Among the entries below, retype exactly the lines starting with the one with "orange 255 152" and going on through the one with "344 to 630 344", but not the pictures.

Exercise inputs:
================
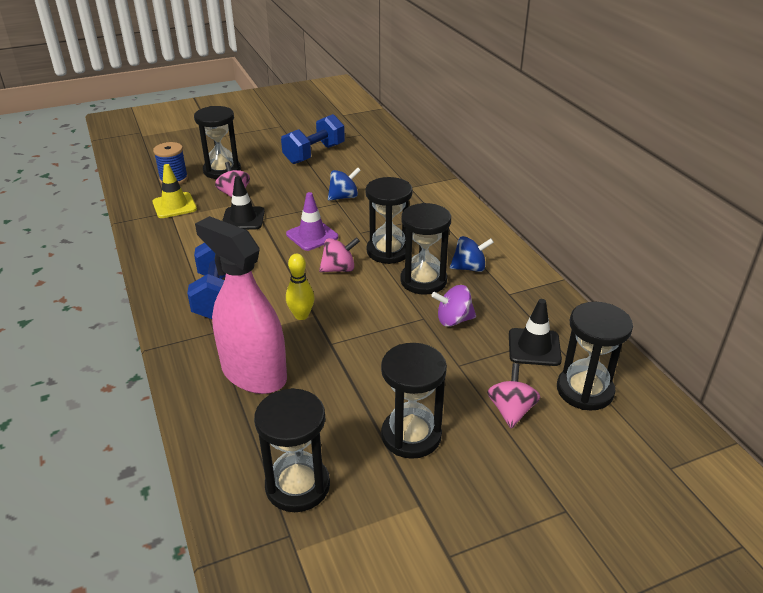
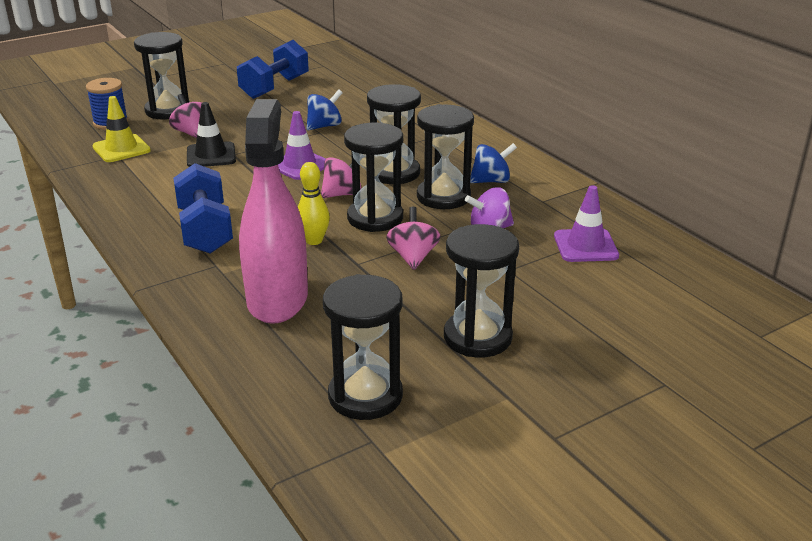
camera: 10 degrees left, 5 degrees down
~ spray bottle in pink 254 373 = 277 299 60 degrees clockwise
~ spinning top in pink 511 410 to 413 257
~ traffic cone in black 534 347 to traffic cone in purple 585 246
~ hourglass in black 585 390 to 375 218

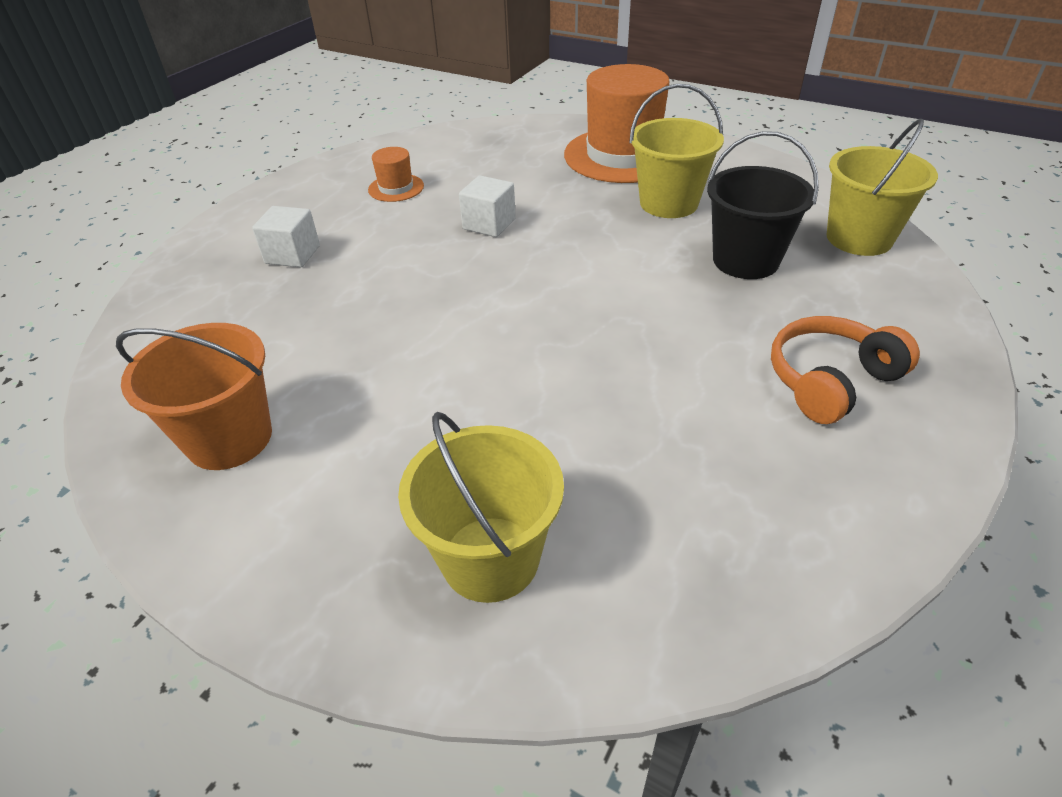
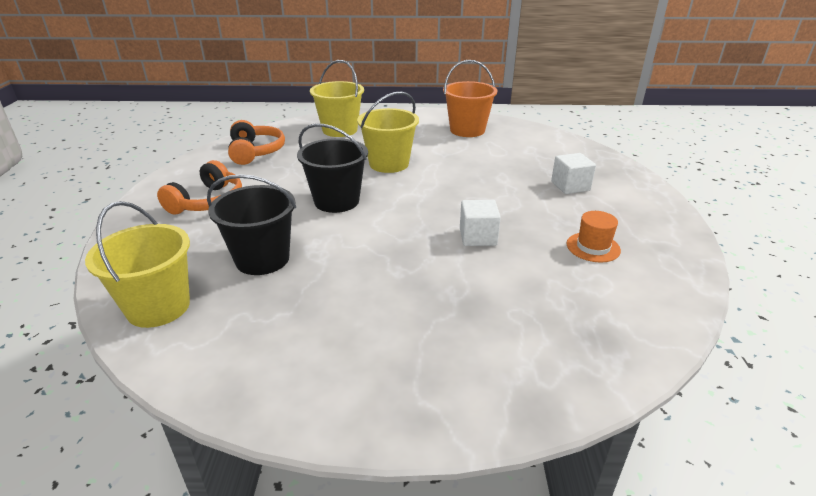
camera: 150 degrees right, 10 degrees down
- hat in orange 623 155
~ bucket in yellow 668 203 to 389 164
+ headphones in orange 255 152
+ bucket in black 336 201

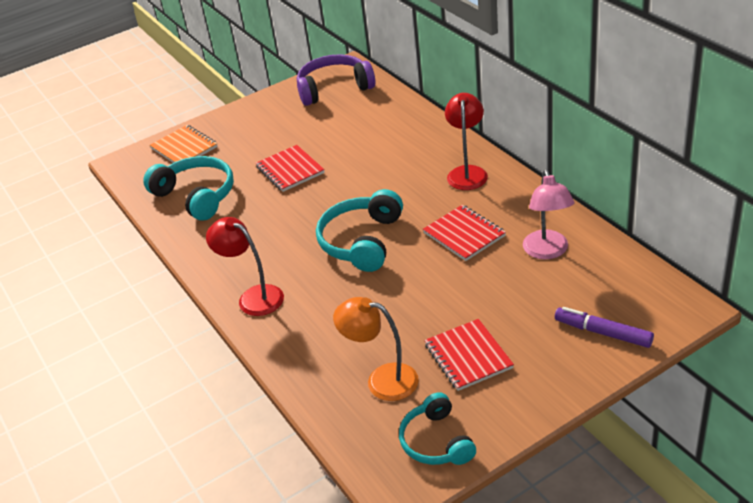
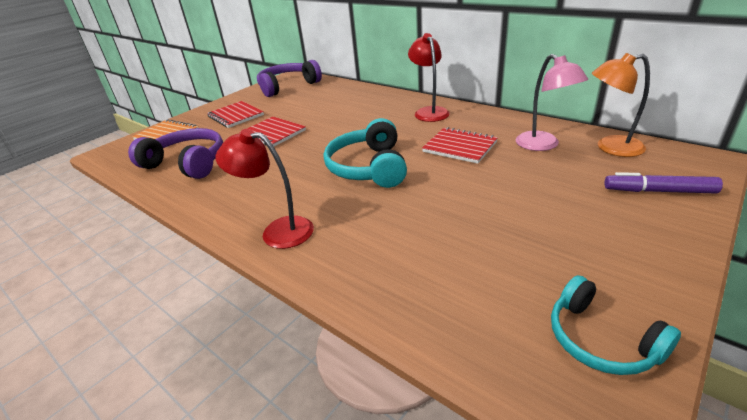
camera: 20 degrees left, 5 degrees down
~ headphones in turquoise 196 196 to headphones in purple 187 163
~ lamp in orange 382 380 to 610 147
~ notebook in red 468 356 to 236 116

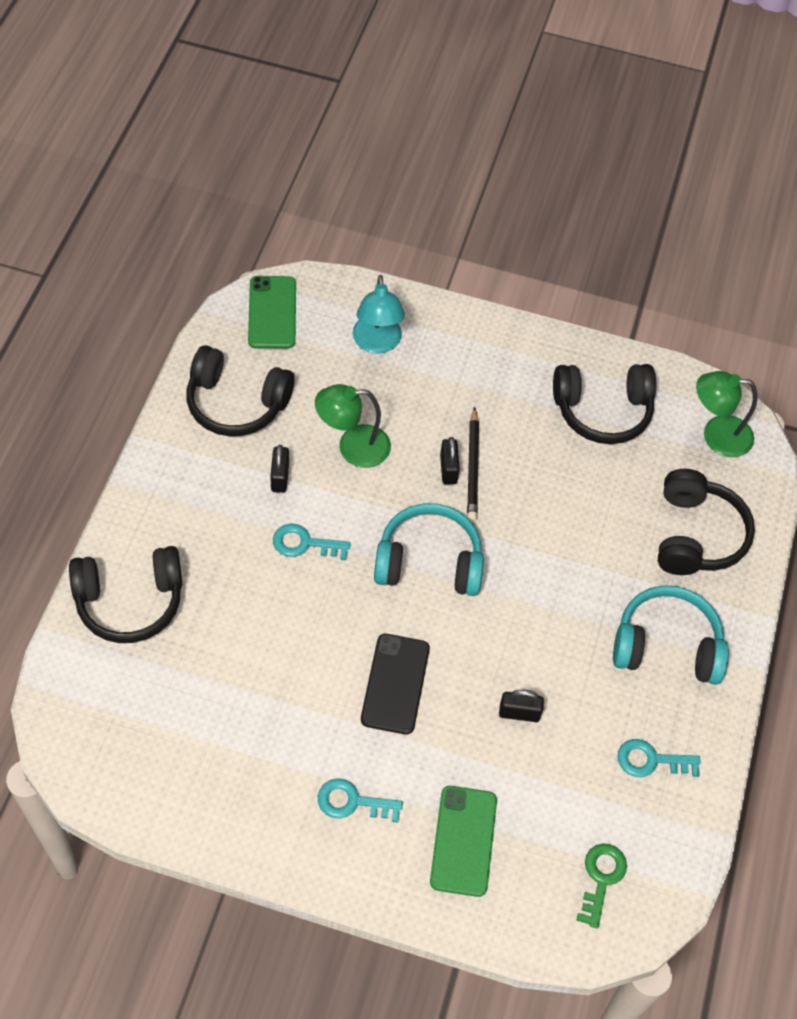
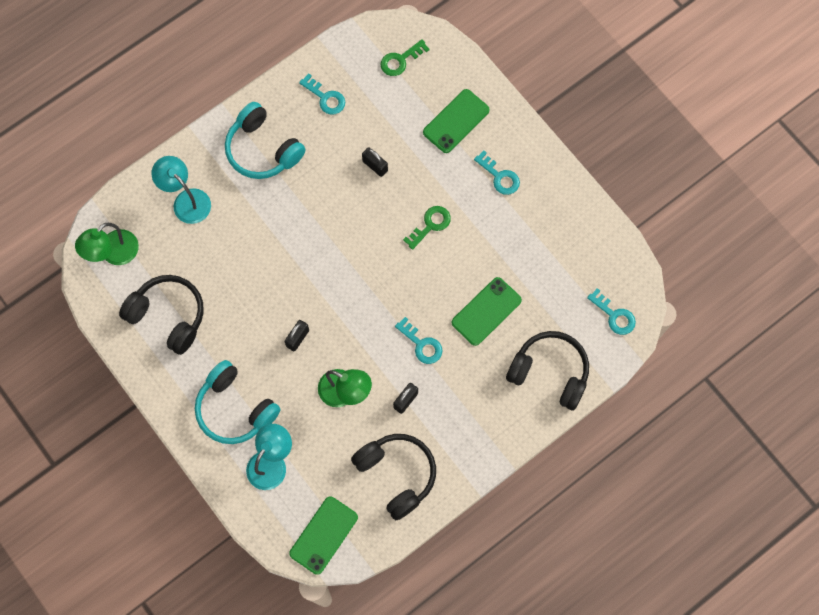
camera: 140 degrees left, 15 degrees up
~ phone in black 395 684 to key in green 430 225
~ headphones in turquoise 429 562 to 235 408
- pencil in black 472 468
~ headphones in black 696 535 to lamp in turquoise 186 200
~ lamp in green 716 435 = 113 254 90 degrees clockwise
+ phone in green 486 311
+ key in turquoise 614 315

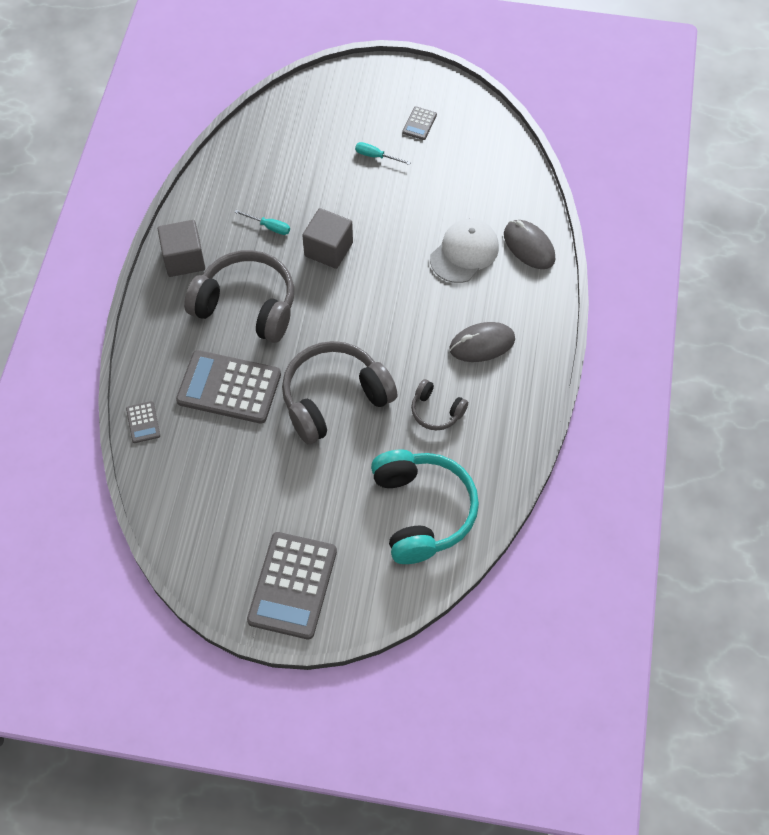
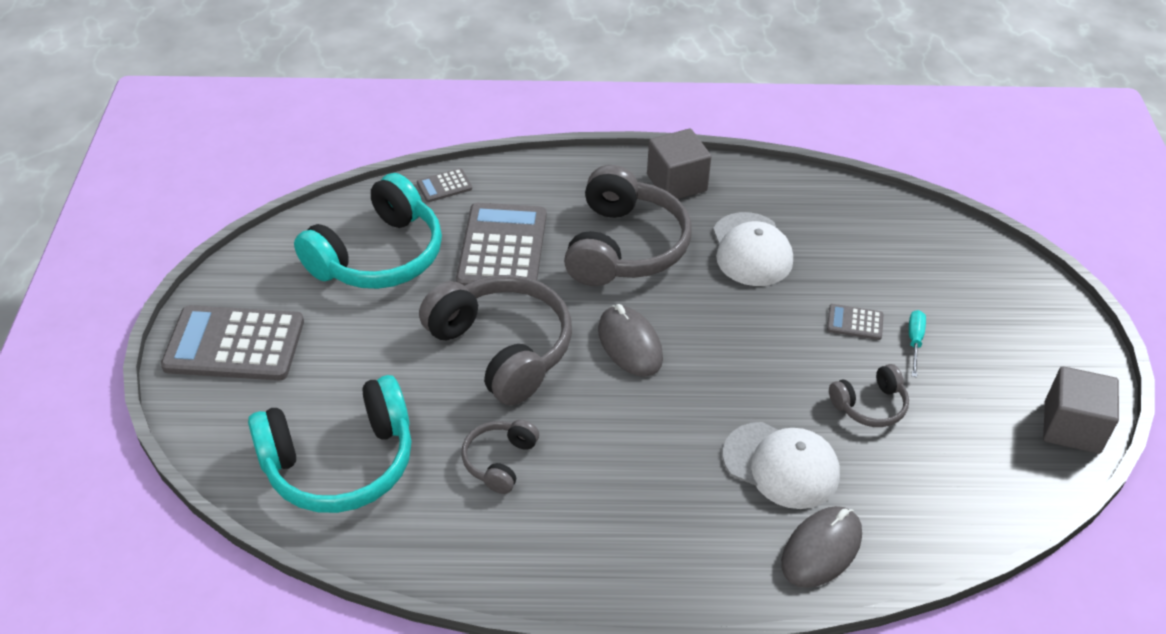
camera: 80 degrees right, 15 degrees down
~ screwdriver in turquoise 269 227 to cap in white 751 250
~ cube in grey 328 249 to 1072 427
~ calculator in grey 419 123 to 855 322
~ mouse in grey 482 344 to 630 344
+ headphones in turquoise 378 256
+ headphones in grey 870 405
================
Solution to the problem:
+ headphones in orange 255 152
+ bucket in black 336 201

camera: 20 degrees left, 5 degrees down
~ headphones in turquoise 196 196 to headphones in purple 187 163
~ lamp in orange 382 380 to 610 147
~ notebook in red 468 356 to 236 116

camera: 140 degrees left, 15 degrees up
~ phone in black 395 684 to key in green 430 225
~ headphones in turquoise 429 562 to 235 408
- pencil in black 472 468
~ headphones in black 696 535 to lamp in turquoise 186 200
~ lamp in green 716 435 = 113 254 90 degrees clockwise
+ phone in green 486 311
+ key in turquoise 614 315

camera: 80 degrees right, 15 degrees down
~ screwdriver in turquoise 269 227 to cap in white 751 250
~ cube in grey 328 249 to 1072 427
~ calculator in grey 419 123 to 855 322
~ mouse in grey 482 344 to 630 344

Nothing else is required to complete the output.